** DATA FOR THE TASK follows **

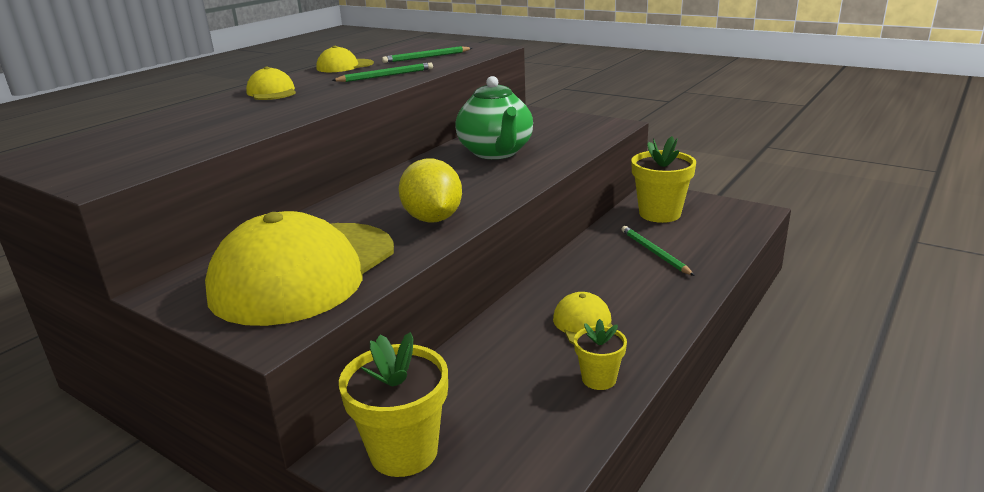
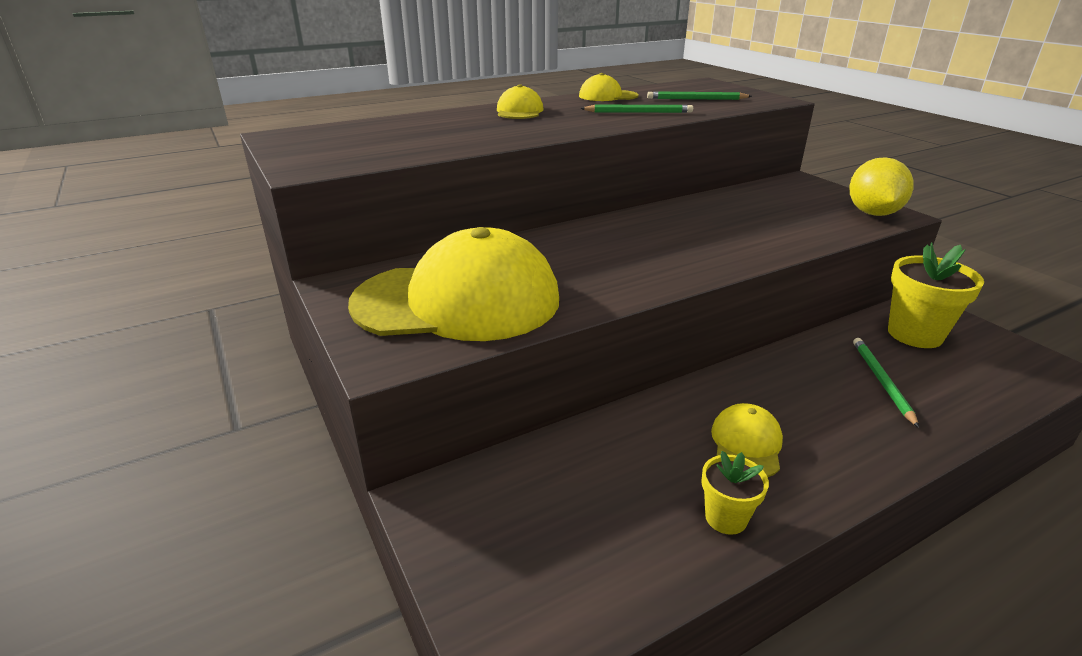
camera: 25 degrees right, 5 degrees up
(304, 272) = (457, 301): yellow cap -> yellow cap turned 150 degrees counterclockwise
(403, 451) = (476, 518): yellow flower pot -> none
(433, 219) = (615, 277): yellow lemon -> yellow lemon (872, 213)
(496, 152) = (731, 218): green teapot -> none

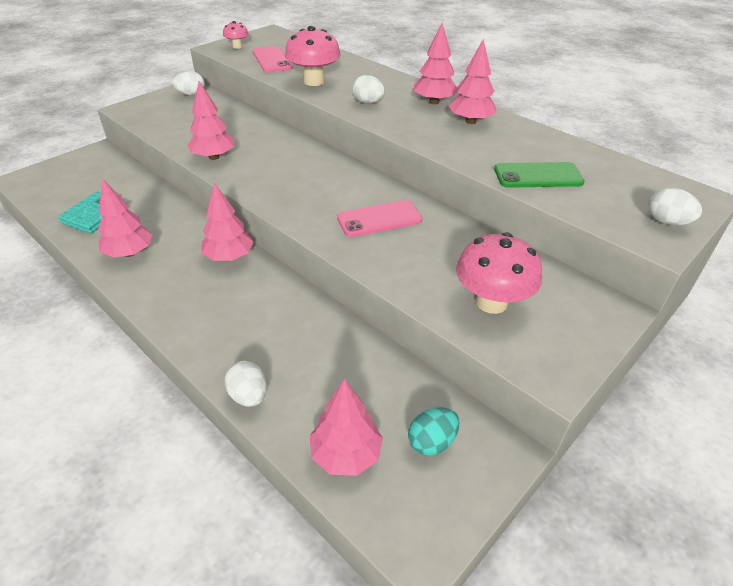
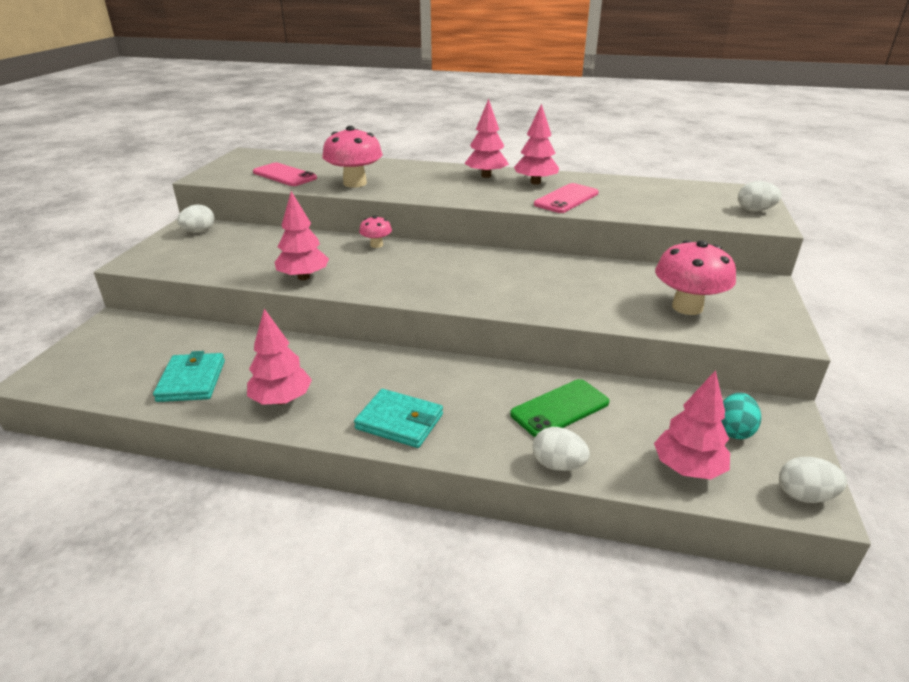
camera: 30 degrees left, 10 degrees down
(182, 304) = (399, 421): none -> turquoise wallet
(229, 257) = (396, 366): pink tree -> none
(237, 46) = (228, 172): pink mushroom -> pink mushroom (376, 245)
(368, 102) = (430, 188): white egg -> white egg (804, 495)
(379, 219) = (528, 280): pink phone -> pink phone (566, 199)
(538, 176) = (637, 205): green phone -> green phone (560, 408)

** End of DATA FOR THE TASK **
** DATA FOR THE TASK follows **

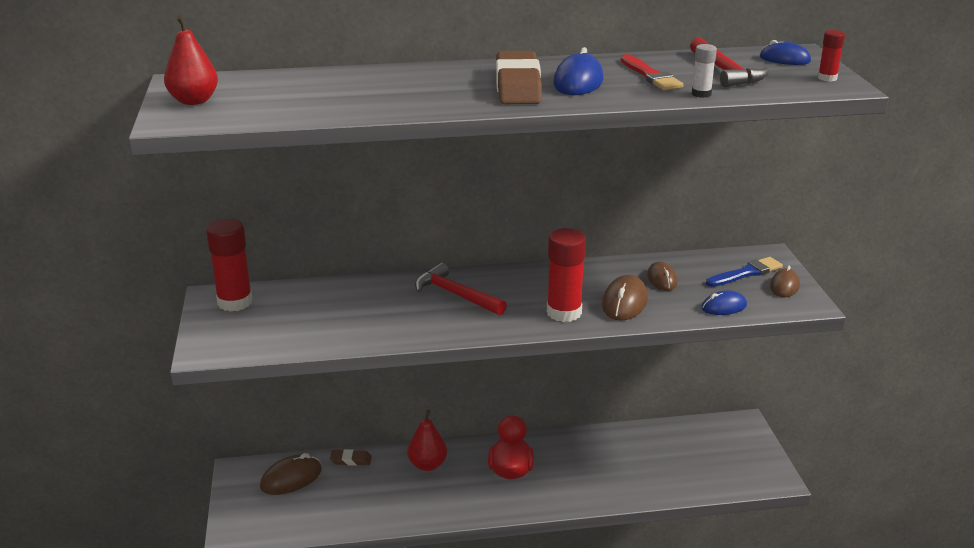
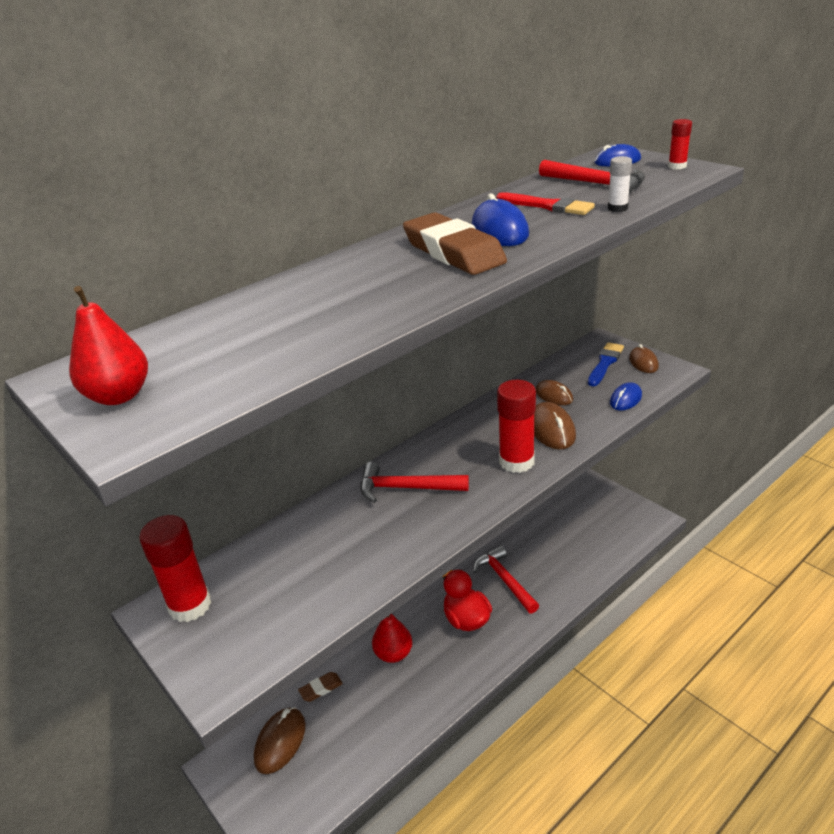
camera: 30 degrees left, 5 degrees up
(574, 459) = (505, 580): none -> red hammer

** End of DATA FOR THE TASK **

§ **ACTION ITEM**: Excerpt from the records above: set down only the lines from the one that contains "(496, 152) = (731, 218): green teapot -> none" through the one that contains "(538, 176) = (637, 205): green", inclusive, word for word. Pictures stay out.

§ **SOLUTION TO THIS PROBLEM**:
(496, 152) = (731, 218): green teapot -> none

camera: 30 degrees left, 10 degrees down
(182, 304) = (399, 421): none -> turquoise wallet
(229, 257) = (396, 366): pink tree -> none
(237, 46) = (228, 172): pink mushroom -> pink mushroom (376, 245)
(368, 102) = (430, 188): white egg -> white egg (804, 495)
(379, 219) = (528, 280): pink phone -> pink phone (566, 199)
(538, 176) = (637, 205): green phone -> green phone (560, 408)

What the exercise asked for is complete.